[Instructions for the task]: In the entries below, find the line containing "(546, 151) = (491, 300): none". Write out that line and all lines after it, exactly, and nothing else.

[Records provided]:
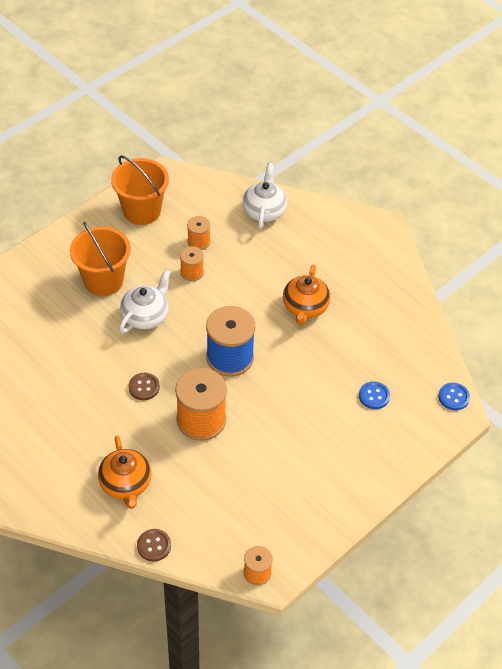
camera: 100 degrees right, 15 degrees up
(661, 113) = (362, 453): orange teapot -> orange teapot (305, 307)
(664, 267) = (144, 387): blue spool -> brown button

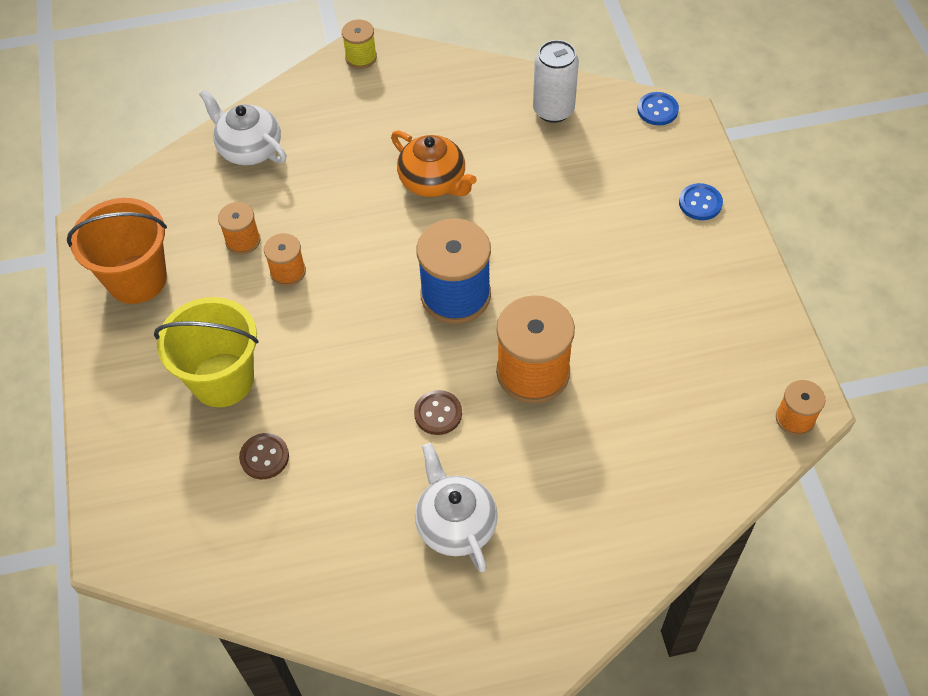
camera: 55 degrees left, 5 degrees up
(103, 280) = (222, 380): orange bucket -> yellow bucket
(126, 484) = (582, 506): orange teapot -> none
(145, 316) = (321, 357): white teapot -> white teapot (455, 524)
(154, 546) = (696, 517): brown button -> brown button (264, 457)
(374, 226) = (361, 57): none -> yellow spool
(374, 396) = (609, 180): blue button -> blue button (700, 203)
(409, 341) = (553, 110): none -> white can

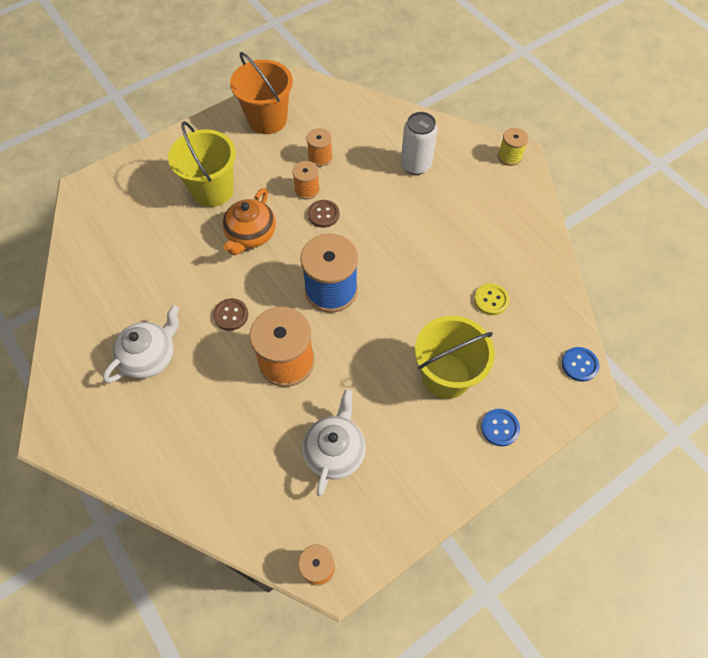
camera: 65 degrees right, 5 degrees up
(249, 149) = (394, 130): white teapot -> white teapot (335, 451)
(264, 457) = (165, 233): brown button -> brown button (323, 214)
(433, 182) = (422, 240): orange teapot -> orange teapot (251, 235)
(546, 151) = (491, 300): none -> yellow button
(553, 110) = (534, 291): white can -> white can (416, 165)
(620, 226) = (446, 376): none -> yellow bucket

[Your solution]:
(546, 151) = (491, 300): none -> yellow button
(553, 110) = (534, 291): white can -> white can (416, 165)
(620, 226) = (446, 376): none -> yellow bucket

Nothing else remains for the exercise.